• [Your task] Would you please transcribe the data in full and exactly, excluding images?

• [Entries provided]
^^^^

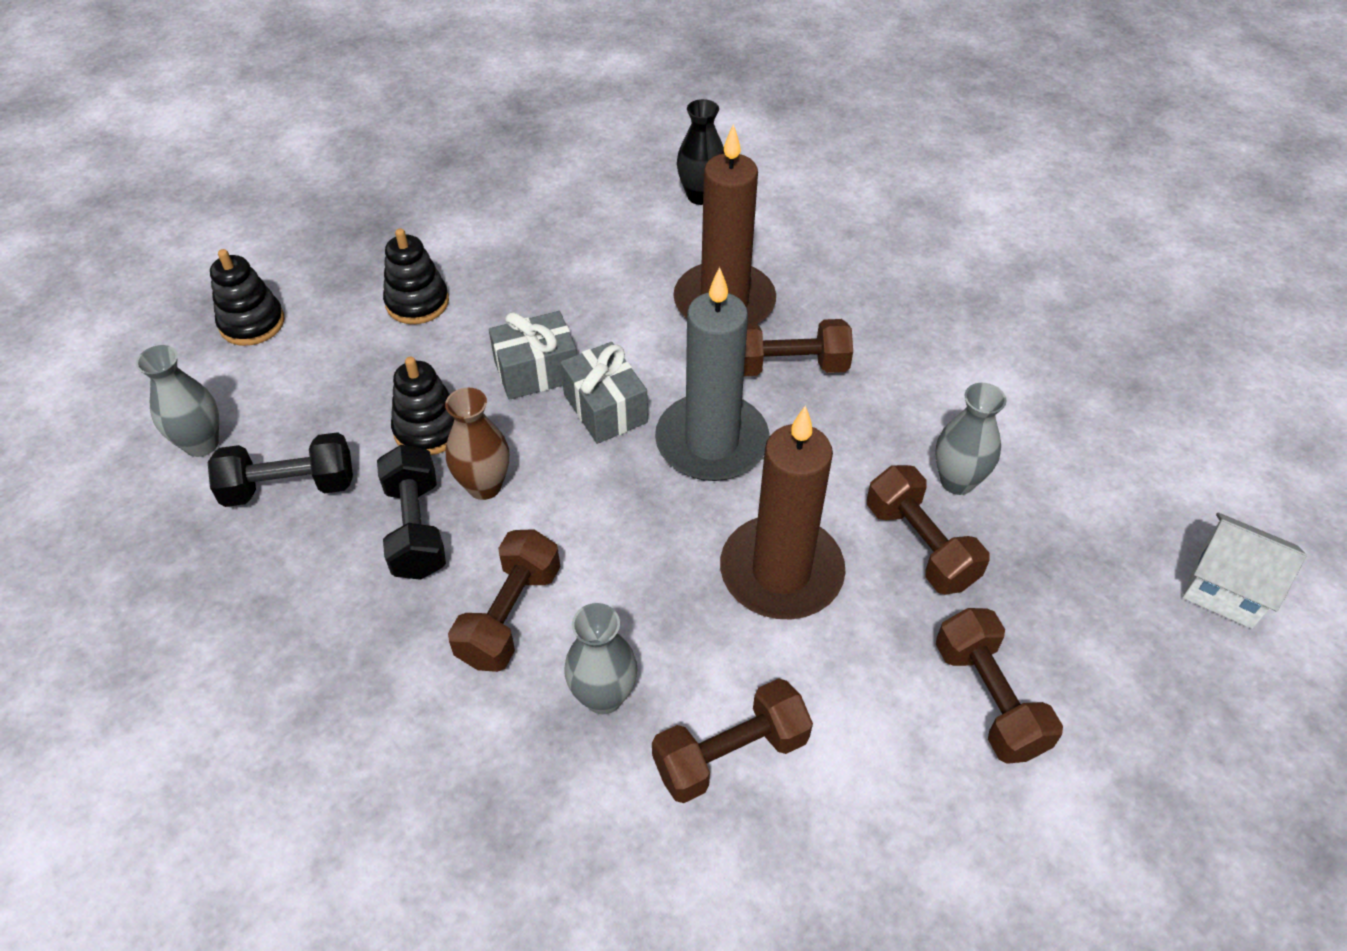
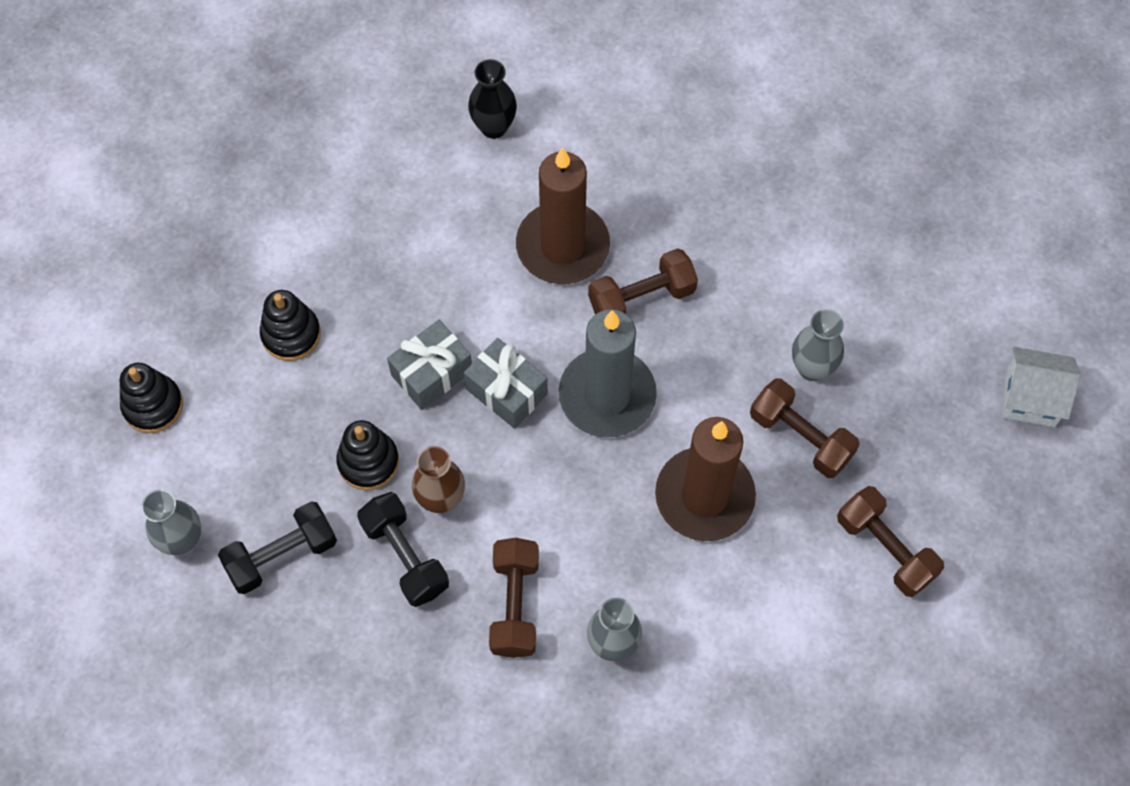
camera: 20 degrees left, 15 degrees up
(730, 754) = (720, 655): brown dumbbell -> none

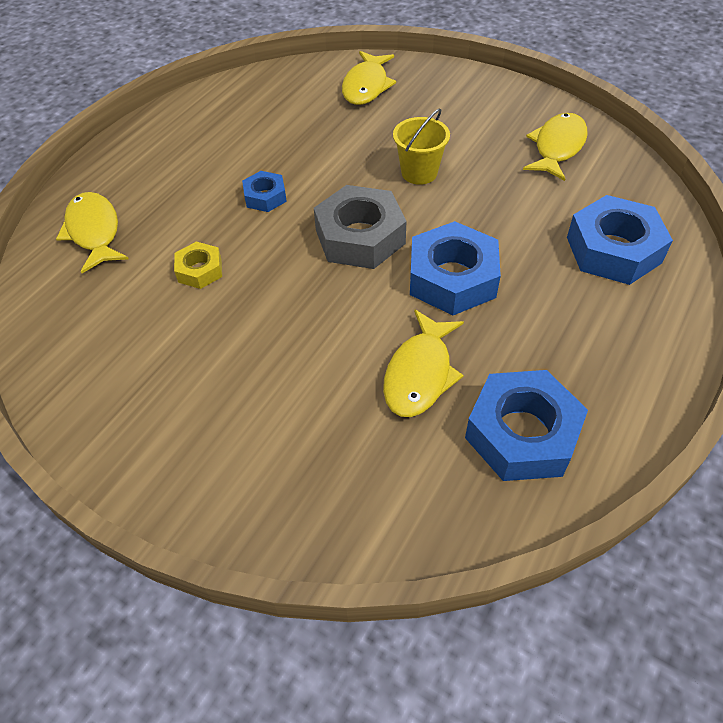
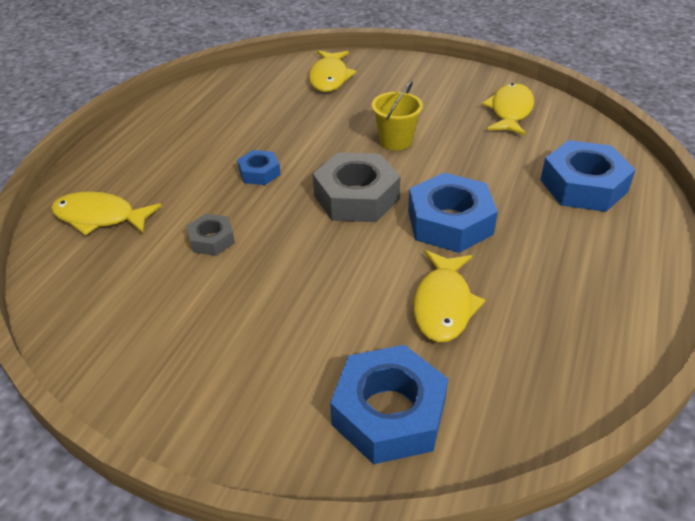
camera: 10 degrees left, 10 degrees down
(94, 232) = (100, 217): yellow fish -> yellow fish turned 45 degrees counterclockwise
(200, 270) = (212, 240): yellow nut -> grey nut
(522, 433) = (551, 344): blue nut -> blue nut (389, 413)

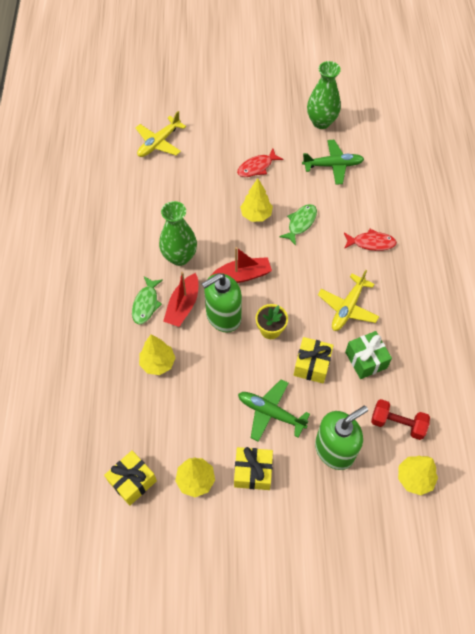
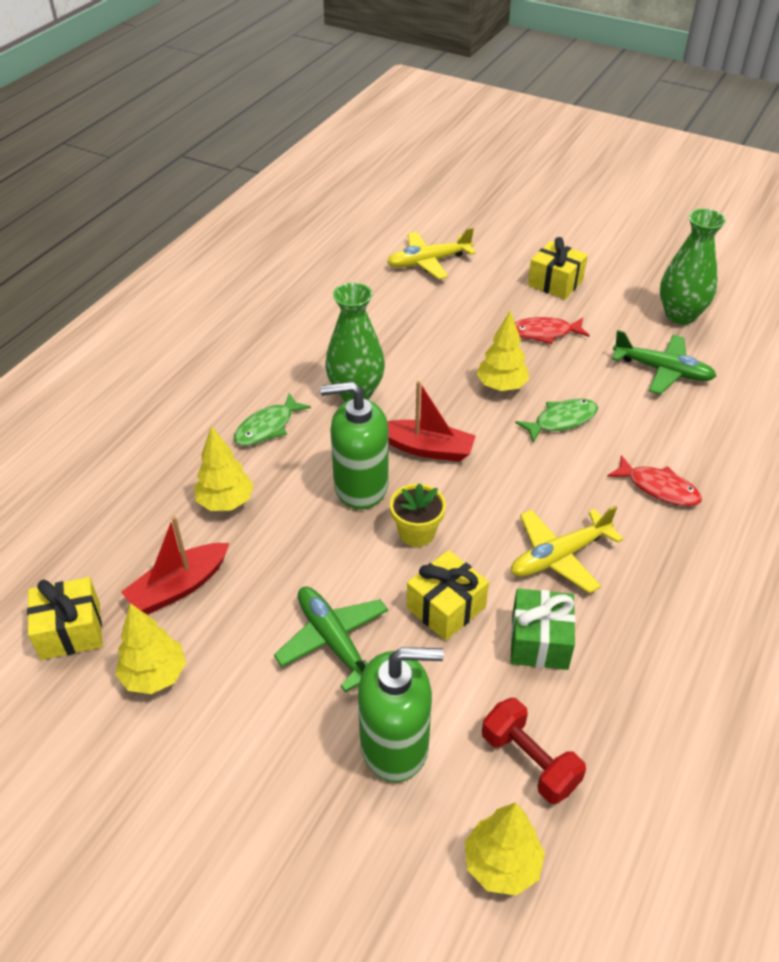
camera: 30 degrees right, 15 degrees down
(183, 306) = (315, 450): red boat -> red boat (179, 587)
(253, 472) = (244, 709): yellow gift -> yellow gift (555, 283)

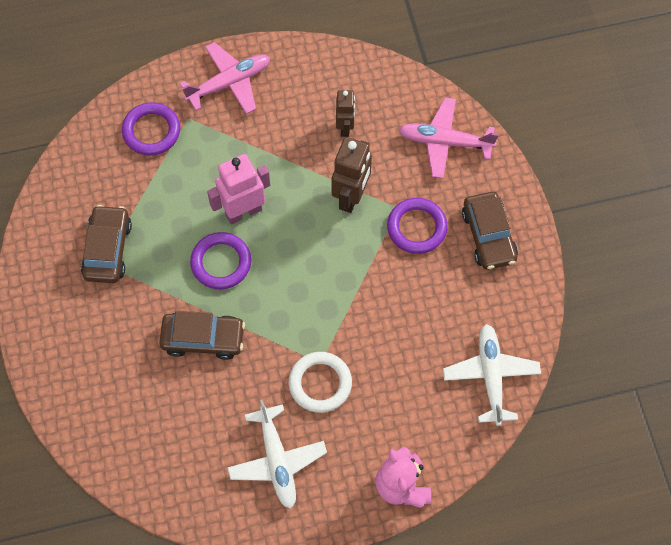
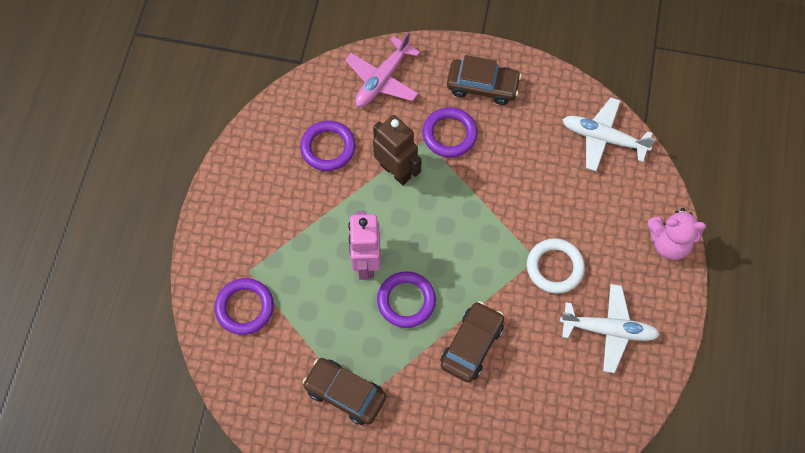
camera: 65 degrees left, 0 degrees up
(229, 83) = (232, 222): pink plane -> none
(345, 127) = (328, 148): brown robot -> purple ring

^^^^

• [Output of the task]
camera: 20 degrees left, 15 degrees up
(730, 754) = (720, 655): brown dumbbell -> none

camera: 10 degrees left, 10 degrees down
(94, 232) = (100, 217): yellow fish -> yellow fish turned 45 degrees counterclockwise
(200, 270) = (212, 240): yellow nut -> grey nut
(522, 433) = (551, 344): blue nut -> blue nut (389, 413)

camera: 30 degrees right, 15 degrees down
(183, 306) = (315, 450): red boat -> red boat (179, 587)
(253, 472) = (244, 709): yellow gift -> yellow gift (555, 283)

camera: 65 degrees left, 0 degrees up
(229, 83) = (232, 222): pink plane -> none
(345, 127) = (328, 148): brown robot -> purple ring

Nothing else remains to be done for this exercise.